[Set task]:
Could you put every nonblank line of the listing below into a Markdown table with the columns Row and Text, numbering the rows in order?
※
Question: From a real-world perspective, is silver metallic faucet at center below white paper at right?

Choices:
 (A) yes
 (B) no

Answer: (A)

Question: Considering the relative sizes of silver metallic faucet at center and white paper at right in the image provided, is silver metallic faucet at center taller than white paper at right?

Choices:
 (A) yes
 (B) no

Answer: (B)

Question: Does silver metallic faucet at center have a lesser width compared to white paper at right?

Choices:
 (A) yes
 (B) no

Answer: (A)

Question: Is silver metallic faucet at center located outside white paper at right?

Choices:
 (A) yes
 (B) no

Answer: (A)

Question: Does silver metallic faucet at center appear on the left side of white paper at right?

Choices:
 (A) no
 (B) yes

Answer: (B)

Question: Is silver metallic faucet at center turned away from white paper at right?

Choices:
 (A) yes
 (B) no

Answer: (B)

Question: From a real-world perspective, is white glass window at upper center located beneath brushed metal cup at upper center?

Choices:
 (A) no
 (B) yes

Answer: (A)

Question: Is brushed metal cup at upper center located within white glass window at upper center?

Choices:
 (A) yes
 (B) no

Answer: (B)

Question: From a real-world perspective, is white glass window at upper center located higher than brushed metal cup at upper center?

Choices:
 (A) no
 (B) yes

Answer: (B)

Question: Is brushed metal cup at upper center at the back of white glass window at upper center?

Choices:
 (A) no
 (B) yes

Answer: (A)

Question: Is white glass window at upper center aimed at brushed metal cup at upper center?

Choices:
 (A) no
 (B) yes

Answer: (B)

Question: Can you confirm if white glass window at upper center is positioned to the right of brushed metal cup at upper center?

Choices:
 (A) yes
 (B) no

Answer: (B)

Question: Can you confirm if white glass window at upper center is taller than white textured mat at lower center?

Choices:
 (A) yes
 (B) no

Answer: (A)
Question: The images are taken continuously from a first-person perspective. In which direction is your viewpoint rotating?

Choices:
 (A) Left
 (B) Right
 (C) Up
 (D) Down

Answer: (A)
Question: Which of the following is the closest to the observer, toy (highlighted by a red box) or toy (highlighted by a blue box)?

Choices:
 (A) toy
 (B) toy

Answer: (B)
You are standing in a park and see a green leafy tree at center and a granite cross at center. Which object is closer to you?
※
[Answer to this exercise]:
| Row | Text |
|---|---|
| 1 | Question: From a real-world perspective, is silver metallic faucet at center below white paper at right? |
| 2 | Choices: |
| 3 |  (A) yes |
| 4 |  (B) no |
| 5 | Answer: (A) |
| 6 | Question: Considering the relative sizes of silver metallic faucet at center and white paper at right in the image provided, is silver metallic faucet at center taller than white paper at right? |
| 7 | Choices: |
| 8 |  (A) yes |
| 9 |  (B) no |
| 10 | Answer: (B) |
| 11 | Question: Does silver metallic faucet at center have a lesser width compared to white paper at right? |
| 12 | Choices: |
| 13 |  (A) yes |
| 14 |  (B) no |
| 15 | Answer: (A) |
| 16 | Question: Is silver metallic faucet at center located outside white paper at right? |
| 17 | Choices: |
| 18 |  (A) yes |
| 19 |  (B) no |
| 20 | Answer: (A) |
| 21 | Question: Does silver metallic faucet at center appear on the left side of white paper at right? |
| 22 | Choices: |
| 23 |  (A) no |
| 24 |  (B) yes |
| 25 | Answer: (B) |
| 26 | Question: Is silver metallic faucet at center turned away from white paper at right? |
| 27 | Choices: |
| 28 |  (A) yes |
| 29 |  (B) no |
| 30 | Answer: (B) |
| 31 | Question: From a real-world perspective, is white glass window at upper center located beneath brushed metal cup at upper center? |
| 32 | Choices: |
| 33 |  (A) no |
| 34 |  (B) yes |
| 35 | Answer: (A) |
| 36 | Question: Is brushed metal cup at upper center located within white glass window at upper center? |
| 37 | Choices: |
| 38 |  (A) yes |
| 39 |  (B) no |
| 40 | Answer: (B) |
| 41 | Question: From a real-world perspective, is white glass window at upper center located higher than brushed metal cup at upper center? |
| 42 | Choices: |
| 43 |  (A) no |
| 44 |  (B) yes |
| 45 | Answer: (B) |
| 46 | Question: Is brushed metal cup at upper center at the back of white glass window at upper center? |
| 47 | Choices: |
| 48 |  (A) no |
| 49 |  (B) yes |
| 50 | Answer: (A) |
| 51 | Question: Is white glass window at upper center aimed at brushed metal cup at upper center? |
| 52 | Choices: |
| 53 |  (A) no |
| 54 |  (B) yes |
| 55 | Answer: (B) |
| 56 | Question: Can you confirm if white glass window at upper center is positioned to the right of brushed metal cup at upper center? |
| 57 | Choices: |
| 58 |  (A) yes |
| 59 |  (B) no |
| 60 | Answer: (B) |
| 61 | Question: Can you confirm if white glass window at upper center is taller than white textured mat at lower center? |
| 62 | Choices: |
| 63 |  (A) yes |
| 64 |  (B) no |
| 65 | Answer: (A) |
| 66 | Question: The images are taken continuously from a first-person perspective. In which direction is your viewpoint rotating? |
| 67 | Choices: |
| 68 |  (A) Left |
| 69 |  (B) Right |
| 70 |  (C) Up |
| 71 |  (D) Down |
| 72 | Answer: (A) |
| 73 | Question: Which of the following is the closest to the observer, toy (highlighted by a red box) or toy (highlighted by a blue box)? |
| 74 | Choices: |
| 75 |  (A) toy |
| 76 |  (B) toy |
| 77 | Answer: (B) |
| 78 | You are standing in a park and see a green leafy tree at center and a granite cross at center. Which object is closer to you? |